▶ _Problem statement_
Find the word "grey" below. Copy each line that has it.

Scene edit records
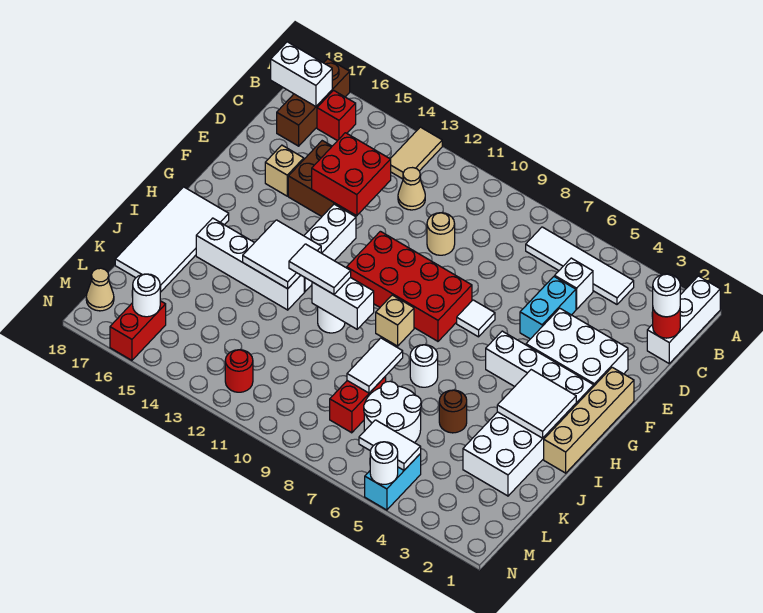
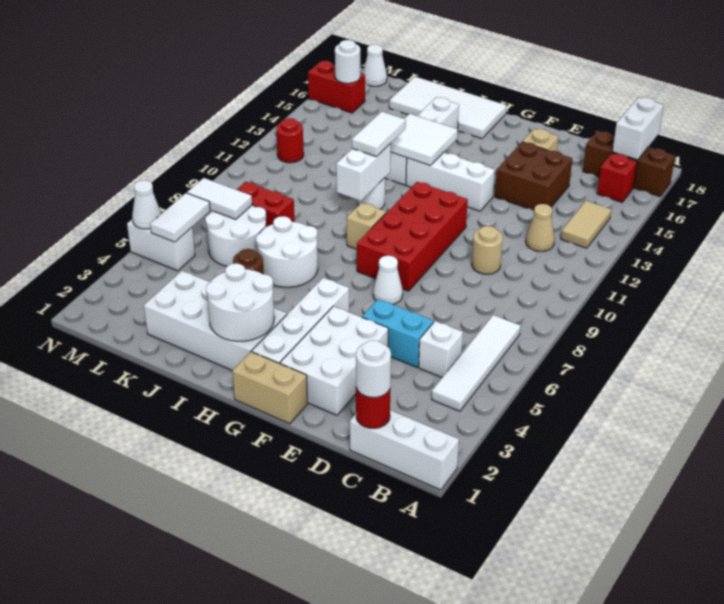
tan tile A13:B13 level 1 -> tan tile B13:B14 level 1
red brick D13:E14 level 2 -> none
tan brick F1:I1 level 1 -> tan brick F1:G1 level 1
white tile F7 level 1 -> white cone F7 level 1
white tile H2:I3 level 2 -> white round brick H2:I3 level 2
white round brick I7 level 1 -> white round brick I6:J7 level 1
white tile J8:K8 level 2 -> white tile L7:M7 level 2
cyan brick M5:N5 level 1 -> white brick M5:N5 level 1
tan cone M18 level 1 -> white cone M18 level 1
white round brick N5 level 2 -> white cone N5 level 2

---

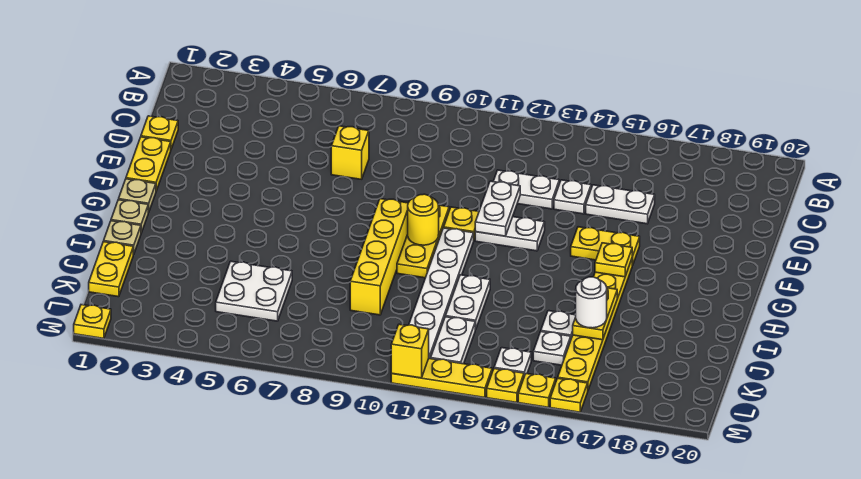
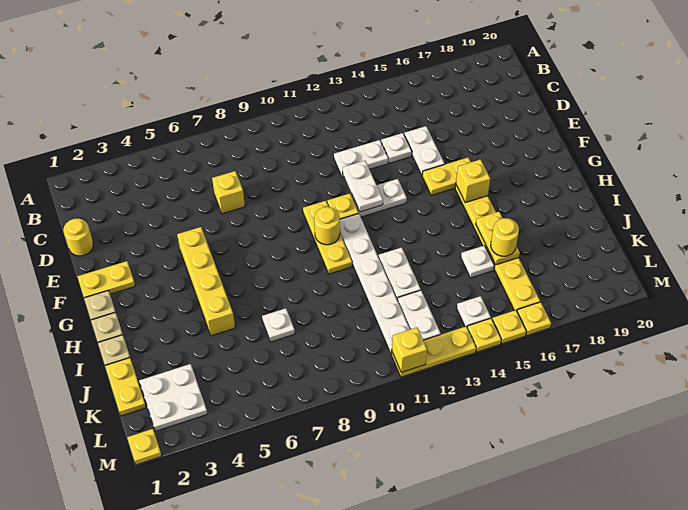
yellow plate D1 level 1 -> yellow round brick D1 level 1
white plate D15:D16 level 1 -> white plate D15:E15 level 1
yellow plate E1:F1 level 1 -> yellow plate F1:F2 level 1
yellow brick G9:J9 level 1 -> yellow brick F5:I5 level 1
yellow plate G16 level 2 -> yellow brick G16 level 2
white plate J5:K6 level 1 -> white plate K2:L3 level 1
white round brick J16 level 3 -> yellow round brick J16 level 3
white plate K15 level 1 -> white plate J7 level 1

...

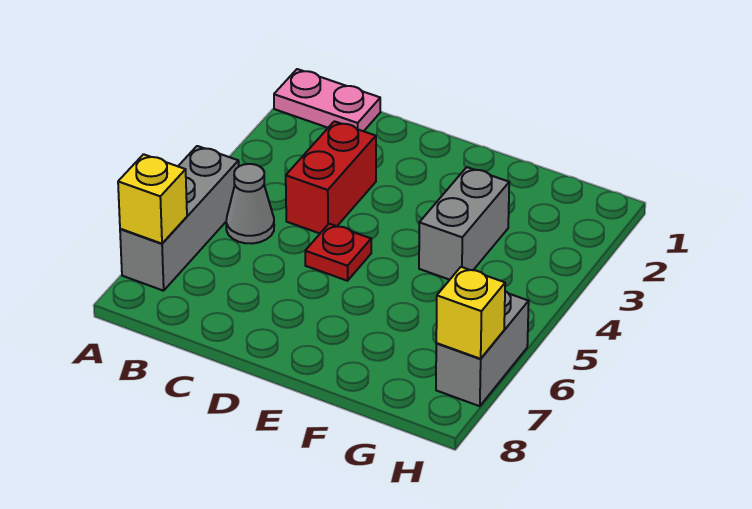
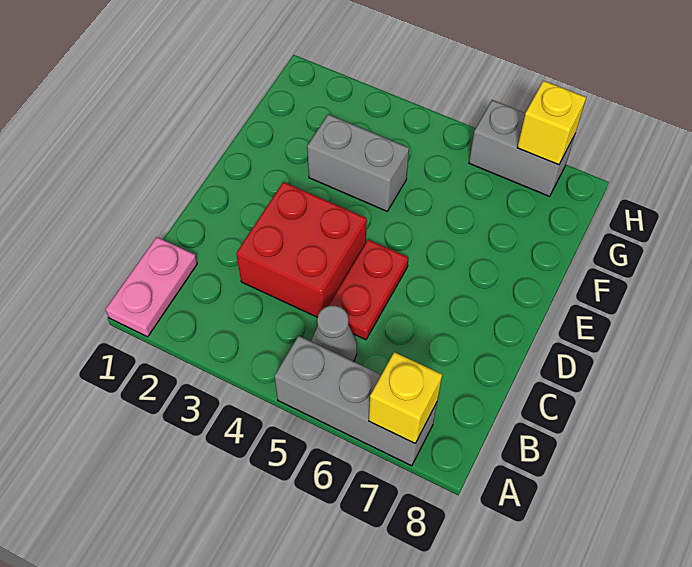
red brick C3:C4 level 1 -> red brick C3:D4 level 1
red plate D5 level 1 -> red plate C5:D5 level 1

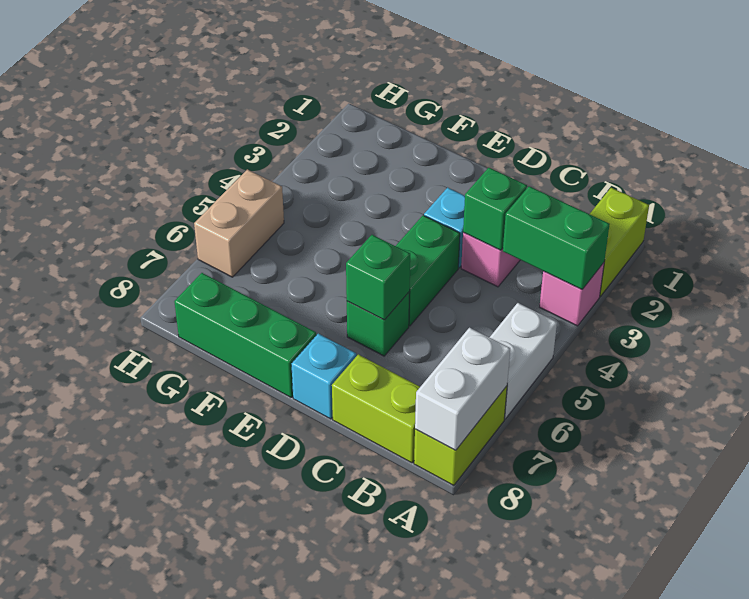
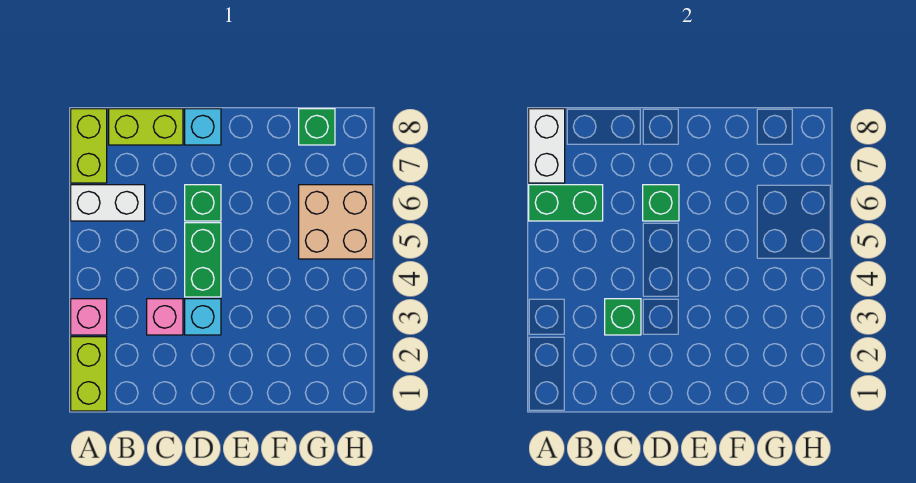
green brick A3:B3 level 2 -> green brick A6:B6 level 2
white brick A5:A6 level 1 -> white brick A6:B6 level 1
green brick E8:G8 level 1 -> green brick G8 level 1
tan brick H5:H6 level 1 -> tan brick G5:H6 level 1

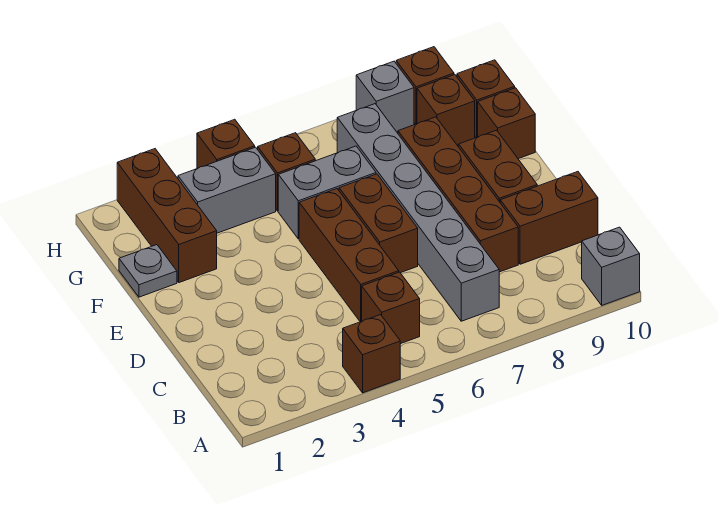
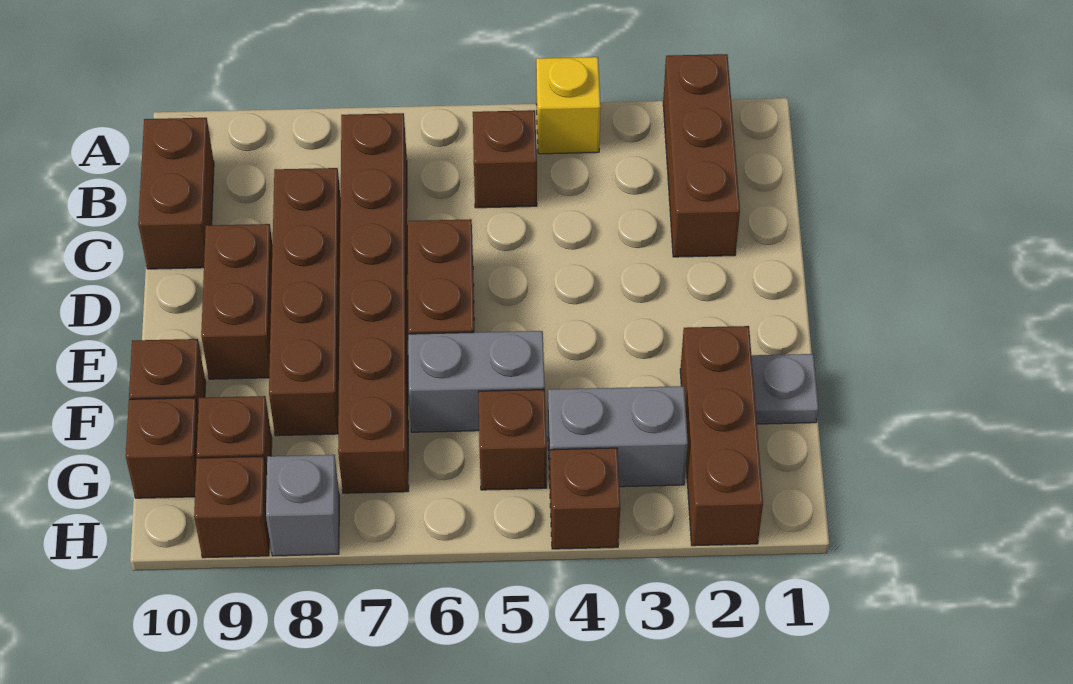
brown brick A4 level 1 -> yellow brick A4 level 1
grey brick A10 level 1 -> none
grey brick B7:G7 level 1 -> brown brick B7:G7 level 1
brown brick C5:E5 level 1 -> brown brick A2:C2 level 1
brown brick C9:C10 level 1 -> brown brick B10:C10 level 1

▶ _Task solution_
grey brick A10 level 1 -> none
grey brick B7:G7 level 1 -> brown brick B7:G7 level 1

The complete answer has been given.